[[ RECORD EXCERPTS, beginning ]]

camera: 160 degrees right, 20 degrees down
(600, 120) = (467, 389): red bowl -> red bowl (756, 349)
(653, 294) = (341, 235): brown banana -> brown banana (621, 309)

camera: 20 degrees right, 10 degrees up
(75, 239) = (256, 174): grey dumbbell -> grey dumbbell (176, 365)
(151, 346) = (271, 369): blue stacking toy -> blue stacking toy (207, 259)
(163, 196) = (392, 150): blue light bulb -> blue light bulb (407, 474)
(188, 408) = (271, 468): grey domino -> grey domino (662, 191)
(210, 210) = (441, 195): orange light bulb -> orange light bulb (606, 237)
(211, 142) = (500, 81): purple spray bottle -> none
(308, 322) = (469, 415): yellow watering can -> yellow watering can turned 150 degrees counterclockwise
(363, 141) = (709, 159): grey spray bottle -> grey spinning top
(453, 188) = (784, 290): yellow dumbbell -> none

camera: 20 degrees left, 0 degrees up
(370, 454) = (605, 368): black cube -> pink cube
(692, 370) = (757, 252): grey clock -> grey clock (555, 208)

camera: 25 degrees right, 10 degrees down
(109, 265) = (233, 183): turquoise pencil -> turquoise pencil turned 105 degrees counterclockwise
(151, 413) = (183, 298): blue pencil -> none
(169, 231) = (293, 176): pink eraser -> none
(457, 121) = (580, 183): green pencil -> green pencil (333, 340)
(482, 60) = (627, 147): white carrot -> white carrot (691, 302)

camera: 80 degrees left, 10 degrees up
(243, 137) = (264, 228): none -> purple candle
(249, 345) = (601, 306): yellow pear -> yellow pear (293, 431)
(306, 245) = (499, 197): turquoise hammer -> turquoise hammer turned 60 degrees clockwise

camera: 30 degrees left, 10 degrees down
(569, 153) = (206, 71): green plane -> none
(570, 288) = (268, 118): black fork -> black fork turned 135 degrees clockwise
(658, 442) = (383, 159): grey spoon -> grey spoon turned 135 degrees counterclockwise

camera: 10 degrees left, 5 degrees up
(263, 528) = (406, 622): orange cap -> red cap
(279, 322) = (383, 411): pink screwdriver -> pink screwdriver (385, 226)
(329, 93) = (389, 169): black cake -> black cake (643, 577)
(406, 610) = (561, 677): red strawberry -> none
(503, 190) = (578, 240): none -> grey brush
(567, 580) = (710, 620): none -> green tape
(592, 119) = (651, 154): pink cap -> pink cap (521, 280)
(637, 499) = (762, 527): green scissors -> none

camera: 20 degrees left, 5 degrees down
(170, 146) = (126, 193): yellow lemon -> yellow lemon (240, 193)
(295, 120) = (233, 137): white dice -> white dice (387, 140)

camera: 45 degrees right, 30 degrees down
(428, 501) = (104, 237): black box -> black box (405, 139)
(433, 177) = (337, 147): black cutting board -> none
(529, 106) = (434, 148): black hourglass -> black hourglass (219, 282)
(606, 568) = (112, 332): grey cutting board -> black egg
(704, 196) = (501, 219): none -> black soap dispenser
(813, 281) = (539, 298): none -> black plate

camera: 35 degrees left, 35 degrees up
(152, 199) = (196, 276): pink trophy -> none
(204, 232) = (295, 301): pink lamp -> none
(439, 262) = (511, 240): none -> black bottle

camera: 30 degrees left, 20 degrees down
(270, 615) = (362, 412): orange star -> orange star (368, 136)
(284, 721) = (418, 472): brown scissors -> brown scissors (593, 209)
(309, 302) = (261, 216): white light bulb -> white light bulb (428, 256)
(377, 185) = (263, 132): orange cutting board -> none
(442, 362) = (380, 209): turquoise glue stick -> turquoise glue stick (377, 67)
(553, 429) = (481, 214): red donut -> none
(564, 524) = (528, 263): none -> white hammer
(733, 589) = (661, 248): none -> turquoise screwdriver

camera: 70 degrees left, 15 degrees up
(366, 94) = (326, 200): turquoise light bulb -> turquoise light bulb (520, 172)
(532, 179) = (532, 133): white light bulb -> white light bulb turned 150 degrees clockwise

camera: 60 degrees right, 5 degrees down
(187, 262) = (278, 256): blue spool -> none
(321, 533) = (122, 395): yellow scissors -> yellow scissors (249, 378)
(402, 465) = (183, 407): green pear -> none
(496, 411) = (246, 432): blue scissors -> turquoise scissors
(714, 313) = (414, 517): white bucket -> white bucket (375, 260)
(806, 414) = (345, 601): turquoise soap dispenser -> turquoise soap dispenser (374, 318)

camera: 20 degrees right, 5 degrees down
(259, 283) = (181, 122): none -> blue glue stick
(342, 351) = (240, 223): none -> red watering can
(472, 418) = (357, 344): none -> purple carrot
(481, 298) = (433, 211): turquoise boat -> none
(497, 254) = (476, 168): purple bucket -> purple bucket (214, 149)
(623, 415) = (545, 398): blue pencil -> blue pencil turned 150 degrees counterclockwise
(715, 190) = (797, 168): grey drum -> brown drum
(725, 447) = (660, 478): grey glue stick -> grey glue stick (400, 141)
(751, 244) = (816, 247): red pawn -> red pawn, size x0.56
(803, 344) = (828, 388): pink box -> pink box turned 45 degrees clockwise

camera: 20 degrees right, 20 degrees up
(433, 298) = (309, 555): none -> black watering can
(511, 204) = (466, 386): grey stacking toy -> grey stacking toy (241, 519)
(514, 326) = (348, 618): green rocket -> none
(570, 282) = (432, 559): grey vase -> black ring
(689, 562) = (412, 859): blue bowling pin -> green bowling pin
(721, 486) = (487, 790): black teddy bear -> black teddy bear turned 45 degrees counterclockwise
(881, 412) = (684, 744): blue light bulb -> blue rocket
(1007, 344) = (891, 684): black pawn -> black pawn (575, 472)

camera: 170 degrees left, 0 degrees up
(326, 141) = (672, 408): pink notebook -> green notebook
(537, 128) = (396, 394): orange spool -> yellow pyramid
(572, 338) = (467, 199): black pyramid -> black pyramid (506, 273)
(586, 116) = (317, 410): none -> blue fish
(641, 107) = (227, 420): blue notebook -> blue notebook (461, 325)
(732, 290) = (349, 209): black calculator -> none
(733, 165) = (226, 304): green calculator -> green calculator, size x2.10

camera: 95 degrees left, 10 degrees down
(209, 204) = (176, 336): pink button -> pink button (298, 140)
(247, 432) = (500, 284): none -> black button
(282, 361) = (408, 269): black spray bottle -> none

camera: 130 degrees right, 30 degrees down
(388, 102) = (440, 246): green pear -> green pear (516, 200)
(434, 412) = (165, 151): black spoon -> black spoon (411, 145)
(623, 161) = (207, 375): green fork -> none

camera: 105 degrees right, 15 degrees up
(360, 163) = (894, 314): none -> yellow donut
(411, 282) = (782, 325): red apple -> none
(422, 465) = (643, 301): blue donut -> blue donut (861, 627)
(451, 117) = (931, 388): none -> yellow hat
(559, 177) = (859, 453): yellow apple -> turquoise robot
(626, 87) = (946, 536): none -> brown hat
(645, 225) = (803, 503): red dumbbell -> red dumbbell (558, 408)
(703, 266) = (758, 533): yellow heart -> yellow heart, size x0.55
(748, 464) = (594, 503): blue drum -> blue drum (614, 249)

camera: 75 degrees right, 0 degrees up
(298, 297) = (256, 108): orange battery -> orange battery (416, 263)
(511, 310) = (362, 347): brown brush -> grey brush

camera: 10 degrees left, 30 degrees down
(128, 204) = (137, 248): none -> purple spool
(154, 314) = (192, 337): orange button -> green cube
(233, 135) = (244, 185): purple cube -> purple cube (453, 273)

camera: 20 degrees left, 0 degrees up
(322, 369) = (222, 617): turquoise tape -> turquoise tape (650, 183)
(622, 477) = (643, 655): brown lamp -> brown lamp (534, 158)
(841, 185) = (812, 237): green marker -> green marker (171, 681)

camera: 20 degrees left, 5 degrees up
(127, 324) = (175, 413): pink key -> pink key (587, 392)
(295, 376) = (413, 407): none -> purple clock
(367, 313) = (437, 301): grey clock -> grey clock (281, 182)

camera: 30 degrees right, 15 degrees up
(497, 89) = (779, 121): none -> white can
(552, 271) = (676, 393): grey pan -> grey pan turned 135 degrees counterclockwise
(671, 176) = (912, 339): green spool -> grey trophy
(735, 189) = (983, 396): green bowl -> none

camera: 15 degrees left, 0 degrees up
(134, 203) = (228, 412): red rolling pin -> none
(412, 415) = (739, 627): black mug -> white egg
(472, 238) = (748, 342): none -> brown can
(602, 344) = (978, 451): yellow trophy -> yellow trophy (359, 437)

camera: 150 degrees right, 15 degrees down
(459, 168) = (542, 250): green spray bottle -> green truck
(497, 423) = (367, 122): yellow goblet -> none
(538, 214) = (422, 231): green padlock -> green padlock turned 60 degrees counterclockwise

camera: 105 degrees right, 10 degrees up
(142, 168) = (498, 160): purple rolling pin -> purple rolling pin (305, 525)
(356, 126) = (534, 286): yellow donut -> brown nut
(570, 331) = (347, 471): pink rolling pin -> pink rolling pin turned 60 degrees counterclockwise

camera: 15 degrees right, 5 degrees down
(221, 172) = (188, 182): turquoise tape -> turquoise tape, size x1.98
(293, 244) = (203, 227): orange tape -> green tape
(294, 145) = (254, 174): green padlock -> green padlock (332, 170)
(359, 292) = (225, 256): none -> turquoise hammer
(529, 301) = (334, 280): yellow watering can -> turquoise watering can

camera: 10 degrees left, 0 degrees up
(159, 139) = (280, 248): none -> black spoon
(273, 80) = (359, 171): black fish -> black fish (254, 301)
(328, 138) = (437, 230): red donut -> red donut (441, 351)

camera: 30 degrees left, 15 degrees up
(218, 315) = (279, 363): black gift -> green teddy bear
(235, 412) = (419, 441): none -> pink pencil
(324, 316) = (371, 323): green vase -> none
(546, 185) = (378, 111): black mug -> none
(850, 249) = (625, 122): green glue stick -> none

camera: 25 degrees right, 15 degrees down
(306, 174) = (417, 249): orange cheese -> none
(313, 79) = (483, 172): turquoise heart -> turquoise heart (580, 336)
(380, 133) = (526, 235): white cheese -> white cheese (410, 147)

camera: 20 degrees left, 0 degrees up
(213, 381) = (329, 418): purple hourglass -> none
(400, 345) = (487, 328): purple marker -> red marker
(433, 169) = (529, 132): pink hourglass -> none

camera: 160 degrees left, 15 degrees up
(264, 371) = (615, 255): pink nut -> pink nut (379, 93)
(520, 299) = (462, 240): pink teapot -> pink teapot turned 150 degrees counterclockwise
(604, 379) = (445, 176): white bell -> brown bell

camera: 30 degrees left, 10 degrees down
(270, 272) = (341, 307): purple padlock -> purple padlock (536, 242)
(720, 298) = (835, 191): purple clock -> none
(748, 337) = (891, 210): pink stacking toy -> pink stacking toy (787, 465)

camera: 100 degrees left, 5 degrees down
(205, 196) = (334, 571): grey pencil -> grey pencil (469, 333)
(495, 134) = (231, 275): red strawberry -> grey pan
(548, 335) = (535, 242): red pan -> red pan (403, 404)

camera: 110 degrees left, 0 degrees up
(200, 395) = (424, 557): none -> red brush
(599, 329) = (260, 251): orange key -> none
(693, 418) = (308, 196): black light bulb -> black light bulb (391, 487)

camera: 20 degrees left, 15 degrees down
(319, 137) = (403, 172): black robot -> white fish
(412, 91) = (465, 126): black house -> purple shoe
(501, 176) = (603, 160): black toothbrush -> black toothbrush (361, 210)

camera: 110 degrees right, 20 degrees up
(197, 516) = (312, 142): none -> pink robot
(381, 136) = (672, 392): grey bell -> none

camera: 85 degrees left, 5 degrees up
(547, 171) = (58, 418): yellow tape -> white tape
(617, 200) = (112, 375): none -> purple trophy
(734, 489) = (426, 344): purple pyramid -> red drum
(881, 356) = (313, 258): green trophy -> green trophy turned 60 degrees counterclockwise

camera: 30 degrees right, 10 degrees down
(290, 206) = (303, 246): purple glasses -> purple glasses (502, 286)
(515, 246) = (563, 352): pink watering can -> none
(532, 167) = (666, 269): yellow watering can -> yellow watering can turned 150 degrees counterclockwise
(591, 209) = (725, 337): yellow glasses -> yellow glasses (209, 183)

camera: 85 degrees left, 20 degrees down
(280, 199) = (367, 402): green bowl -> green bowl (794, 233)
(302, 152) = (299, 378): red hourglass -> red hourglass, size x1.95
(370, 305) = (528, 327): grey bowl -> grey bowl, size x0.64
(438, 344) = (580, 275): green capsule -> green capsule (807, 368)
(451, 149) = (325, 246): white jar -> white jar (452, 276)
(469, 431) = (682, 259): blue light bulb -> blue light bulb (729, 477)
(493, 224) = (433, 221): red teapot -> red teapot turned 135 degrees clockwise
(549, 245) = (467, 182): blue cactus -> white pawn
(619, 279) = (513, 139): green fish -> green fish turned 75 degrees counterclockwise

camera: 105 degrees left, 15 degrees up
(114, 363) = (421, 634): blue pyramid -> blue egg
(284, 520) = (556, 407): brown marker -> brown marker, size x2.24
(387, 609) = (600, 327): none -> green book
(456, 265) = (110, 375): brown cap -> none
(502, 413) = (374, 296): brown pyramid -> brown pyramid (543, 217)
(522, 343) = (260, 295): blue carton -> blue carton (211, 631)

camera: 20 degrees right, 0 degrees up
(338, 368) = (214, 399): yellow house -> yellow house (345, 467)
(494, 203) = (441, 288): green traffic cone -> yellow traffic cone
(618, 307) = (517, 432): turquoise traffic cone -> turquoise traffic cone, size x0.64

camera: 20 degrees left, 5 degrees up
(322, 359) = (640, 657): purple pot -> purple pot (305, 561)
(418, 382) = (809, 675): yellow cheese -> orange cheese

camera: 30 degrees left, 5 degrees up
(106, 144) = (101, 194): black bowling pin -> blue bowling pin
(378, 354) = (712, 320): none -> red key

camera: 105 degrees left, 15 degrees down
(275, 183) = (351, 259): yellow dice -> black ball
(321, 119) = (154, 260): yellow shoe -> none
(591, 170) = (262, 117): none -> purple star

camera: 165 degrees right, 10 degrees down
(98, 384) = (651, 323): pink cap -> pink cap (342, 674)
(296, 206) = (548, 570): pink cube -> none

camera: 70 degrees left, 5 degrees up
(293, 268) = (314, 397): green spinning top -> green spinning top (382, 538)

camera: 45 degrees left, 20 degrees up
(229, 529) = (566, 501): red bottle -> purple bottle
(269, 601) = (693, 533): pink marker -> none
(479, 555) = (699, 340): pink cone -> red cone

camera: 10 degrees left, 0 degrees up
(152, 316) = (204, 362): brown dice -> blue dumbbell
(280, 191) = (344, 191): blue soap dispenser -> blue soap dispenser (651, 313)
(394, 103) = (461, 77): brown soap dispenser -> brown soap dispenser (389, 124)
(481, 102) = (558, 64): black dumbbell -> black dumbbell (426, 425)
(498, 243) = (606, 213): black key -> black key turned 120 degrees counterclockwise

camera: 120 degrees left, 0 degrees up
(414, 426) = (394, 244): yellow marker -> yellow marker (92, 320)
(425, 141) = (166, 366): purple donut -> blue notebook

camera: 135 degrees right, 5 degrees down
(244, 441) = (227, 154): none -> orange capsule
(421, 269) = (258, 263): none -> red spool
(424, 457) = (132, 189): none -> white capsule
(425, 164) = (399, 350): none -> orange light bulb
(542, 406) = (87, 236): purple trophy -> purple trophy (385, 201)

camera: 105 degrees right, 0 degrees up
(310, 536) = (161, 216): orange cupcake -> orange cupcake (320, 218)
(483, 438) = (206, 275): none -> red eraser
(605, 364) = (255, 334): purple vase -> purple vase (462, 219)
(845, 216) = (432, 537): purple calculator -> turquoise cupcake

[[ RECORD EXCERPTS, end ]]

*WHAT IS REQUIRED*:
Copy all lines from the material that contain "pawn".

*EXERCISE ANSWER*:
(751, 244) = (816, 247): red pawn -> red pawn, size x0.56
(1007, 344) = (891, 684): black pawn -> black pawn (575, 472)
(549, 245) = (467, 182): blue cactus -> white pawn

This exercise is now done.